SUPPLIED DATA:
##############################

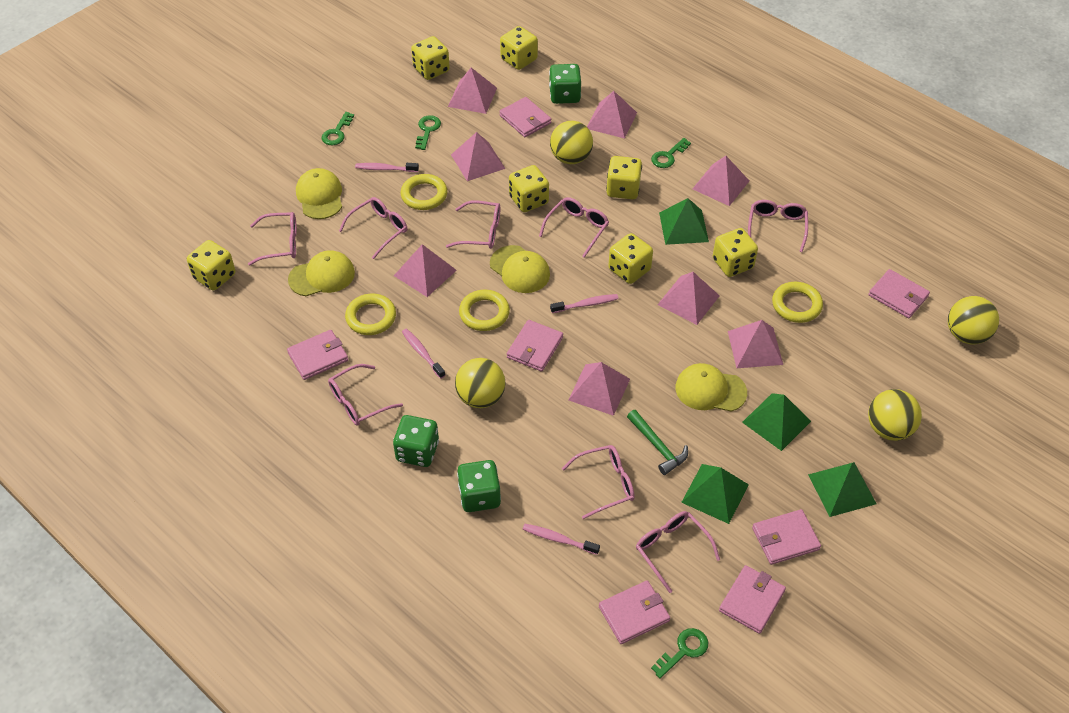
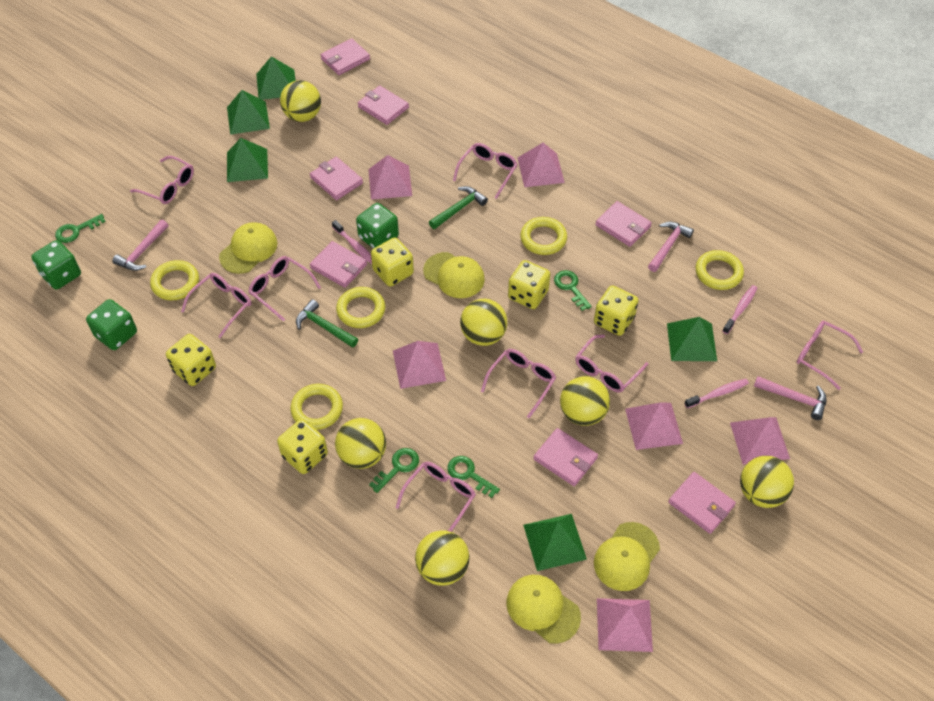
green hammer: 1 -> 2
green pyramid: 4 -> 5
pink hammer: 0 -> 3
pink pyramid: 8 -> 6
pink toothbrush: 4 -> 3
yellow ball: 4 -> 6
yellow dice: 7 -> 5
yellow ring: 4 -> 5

##############################

EXERCISE REQUIREMENTS:
Extract each line from the listing that holds the word "pink".

EXERCISE RESULT:
pink hammer: 0 -> 3
pink pyramid: 8 -> 6
pink toothbrush: 4 -> 3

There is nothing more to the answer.